### Supplied material

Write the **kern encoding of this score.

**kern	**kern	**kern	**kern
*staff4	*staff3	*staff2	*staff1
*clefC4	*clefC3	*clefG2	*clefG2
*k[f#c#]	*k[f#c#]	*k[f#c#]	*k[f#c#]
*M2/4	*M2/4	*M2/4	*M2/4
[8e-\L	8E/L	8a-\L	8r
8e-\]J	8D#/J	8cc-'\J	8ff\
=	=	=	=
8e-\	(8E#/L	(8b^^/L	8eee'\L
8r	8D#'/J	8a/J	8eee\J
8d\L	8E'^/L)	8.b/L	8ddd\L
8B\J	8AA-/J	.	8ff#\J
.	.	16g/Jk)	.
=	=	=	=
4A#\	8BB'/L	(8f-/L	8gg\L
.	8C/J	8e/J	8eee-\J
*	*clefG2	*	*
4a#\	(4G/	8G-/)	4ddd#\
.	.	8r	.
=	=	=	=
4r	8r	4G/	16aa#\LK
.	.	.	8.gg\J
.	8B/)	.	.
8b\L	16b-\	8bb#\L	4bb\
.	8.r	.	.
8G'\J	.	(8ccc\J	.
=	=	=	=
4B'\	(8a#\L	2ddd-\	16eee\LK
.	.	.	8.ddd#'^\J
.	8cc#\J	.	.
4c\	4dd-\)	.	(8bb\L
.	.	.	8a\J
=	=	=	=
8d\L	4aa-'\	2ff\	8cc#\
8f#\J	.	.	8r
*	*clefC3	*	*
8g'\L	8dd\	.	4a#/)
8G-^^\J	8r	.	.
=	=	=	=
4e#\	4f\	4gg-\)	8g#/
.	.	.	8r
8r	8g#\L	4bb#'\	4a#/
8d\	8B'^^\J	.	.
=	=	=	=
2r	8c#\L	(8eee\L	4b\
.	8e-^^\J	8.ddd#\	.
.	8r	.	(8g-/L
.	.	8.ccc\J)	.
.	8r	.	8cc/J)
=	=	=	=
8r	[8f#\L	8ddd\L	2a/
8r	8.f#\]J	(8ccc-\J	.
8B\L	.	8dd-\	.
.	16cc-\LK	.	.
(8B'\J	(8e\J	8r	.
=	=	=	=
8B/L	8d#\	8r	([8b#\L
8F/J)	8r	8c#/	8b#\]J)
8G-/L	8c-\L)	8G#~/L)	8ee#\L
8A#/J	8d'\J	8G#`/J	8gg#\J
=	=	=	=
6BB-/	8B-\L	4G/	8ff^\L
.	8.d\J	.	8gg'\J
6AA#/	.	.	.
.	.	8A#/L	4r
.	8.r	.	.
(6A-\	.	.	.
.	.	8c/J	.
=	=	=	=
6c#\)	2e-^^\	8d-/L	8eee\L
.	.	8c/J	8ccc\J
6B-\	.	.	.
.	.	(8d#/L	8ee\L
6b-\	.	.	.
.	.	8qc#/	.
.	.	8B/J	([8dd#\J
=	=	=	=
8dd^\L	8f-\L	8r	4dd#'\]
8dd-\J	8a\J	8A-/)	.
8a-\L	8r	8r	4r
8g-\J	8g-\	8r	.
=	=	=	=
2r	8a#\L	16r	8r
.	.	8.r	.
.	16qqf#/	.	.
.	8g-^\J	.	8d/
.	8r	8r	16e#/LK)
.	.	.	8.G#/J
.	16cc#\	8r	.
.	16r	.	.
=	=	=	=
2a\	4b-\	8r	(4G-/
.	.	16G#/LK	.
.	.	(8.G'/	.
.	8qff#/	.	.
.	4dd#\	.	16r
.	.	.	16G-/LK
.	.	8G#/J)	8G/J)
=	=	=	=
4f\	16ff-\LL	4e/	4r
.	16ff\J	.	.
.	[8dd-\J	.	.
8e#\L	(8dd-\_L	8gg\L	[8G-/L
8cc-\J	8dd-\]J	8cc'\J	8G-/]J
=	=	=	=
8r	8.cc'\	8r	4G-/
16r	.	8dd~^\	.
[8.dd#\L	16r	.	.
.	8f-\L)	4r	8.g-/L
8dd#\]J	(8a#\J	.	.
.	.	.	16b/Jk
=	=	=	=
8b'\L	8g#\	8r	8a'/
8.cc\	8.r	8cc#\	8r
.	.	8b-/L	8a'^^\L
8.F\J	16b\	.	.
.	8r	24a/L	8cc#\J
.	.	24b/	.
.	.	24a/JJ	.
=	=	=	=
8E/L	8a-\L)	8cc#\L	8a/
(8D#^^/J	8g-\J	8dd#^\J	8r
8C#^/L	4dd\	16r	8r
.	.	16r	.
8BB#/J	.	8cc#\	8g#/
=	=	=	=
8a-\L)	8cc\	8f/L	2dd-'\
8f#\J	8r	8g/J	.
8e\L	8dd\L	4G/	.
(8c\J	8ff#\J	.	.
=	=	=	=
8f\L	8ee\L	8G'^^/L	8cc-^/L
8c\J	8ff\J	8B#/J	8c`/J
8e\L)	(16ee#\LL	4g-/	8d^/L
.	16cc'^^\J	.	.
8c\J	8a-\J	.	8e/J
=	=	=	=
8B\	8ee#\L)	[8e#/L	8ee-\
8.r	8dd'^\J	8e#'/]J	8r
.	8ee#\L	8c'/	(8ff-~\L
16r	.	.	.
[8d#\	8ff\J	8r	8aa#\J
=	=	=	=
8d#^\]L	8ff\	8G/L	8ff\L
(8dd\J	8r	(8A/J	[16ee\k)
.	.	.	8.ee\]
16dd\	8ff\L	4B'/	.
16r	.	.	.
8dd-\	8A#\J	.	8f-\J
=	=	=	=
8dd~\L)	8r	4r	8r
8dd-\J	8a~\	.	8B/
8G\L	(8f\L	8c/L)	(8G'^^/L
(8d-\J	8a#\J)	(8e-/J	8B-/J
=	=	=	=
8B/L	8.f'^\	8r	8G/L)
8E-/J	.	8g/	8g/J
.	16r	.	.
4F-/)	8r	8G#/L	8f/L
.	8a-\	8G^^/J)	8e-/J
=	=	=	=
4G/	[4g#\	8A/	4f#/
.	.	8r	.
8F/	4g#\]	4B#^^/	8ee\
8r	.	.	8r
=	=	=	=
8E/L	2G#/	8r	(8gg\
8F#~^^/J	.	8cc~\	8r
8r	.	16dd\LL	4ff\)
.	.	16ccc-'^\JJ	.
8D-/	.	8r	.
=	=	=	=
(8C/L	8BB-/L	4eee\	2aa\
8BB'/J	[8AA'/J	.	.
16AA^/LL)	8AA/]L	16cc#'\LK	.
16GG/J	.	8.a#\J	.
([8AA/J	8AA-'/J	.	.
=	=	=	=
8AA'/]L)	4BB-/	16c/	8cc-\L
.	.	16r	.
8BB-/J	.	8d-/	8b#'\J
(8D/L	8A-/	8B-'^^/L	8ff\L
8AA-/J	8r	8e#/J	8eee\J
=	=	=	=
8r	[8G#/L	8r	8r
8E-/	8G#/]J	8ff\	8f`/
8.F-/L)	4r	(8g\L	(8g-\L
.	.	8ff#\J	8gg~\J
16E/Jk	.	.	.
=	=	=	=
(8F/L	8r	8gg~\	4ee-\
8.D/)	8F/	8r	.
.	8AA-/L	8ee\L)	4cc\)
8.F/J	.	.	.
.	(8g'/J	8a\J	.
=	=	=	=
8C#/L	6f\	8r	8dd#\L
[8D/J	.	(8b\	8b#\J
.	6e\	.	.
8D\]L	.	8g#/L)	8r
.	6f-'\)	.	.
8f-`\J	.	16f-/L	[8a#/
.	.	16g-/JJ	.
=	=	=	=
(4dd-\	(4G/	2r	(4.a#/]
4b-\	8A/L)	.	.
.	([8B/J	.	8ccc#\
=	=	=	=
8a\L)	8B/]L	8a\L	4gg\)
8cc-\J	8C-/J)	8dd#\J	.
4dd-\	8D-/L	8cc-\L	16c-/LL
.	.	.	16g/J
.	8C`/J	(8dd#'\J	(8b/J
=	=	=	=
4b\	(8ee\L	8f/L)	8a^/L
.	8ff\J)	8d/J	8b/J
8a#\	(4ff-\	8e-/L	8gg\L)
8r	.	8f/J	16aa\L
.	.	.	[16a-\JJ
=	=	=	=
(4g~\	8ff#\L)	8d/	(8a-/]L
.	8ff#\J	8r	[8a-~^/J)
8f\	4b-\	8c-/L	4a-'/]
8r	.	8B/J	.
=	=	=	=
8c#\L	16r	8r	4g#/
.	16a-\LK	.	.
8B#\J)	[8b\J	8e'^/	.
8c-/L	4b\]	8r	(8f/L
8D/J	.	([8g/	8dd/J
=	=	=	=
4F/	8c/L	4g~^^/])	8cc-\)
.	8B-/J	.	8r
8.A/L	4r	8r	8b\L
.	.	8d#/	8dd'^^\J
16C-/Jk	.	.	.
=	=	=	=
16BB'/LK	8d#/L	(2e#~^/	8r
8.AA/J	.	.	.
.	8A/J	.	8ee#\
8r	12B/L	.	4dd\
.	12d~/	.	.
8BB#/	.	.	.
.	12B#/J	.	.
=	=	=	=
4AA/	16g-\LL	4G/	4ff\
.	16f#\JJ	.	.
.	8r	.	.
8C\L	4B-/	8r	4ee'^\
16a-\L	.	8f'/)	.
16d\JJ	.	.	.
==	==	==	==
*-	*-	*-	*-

### Goal of the exercise
Collect every line of the material above that contains the string "kern".

### Answer
Write the **kern encoding of this score.
**kern	**kern	**kern	**kern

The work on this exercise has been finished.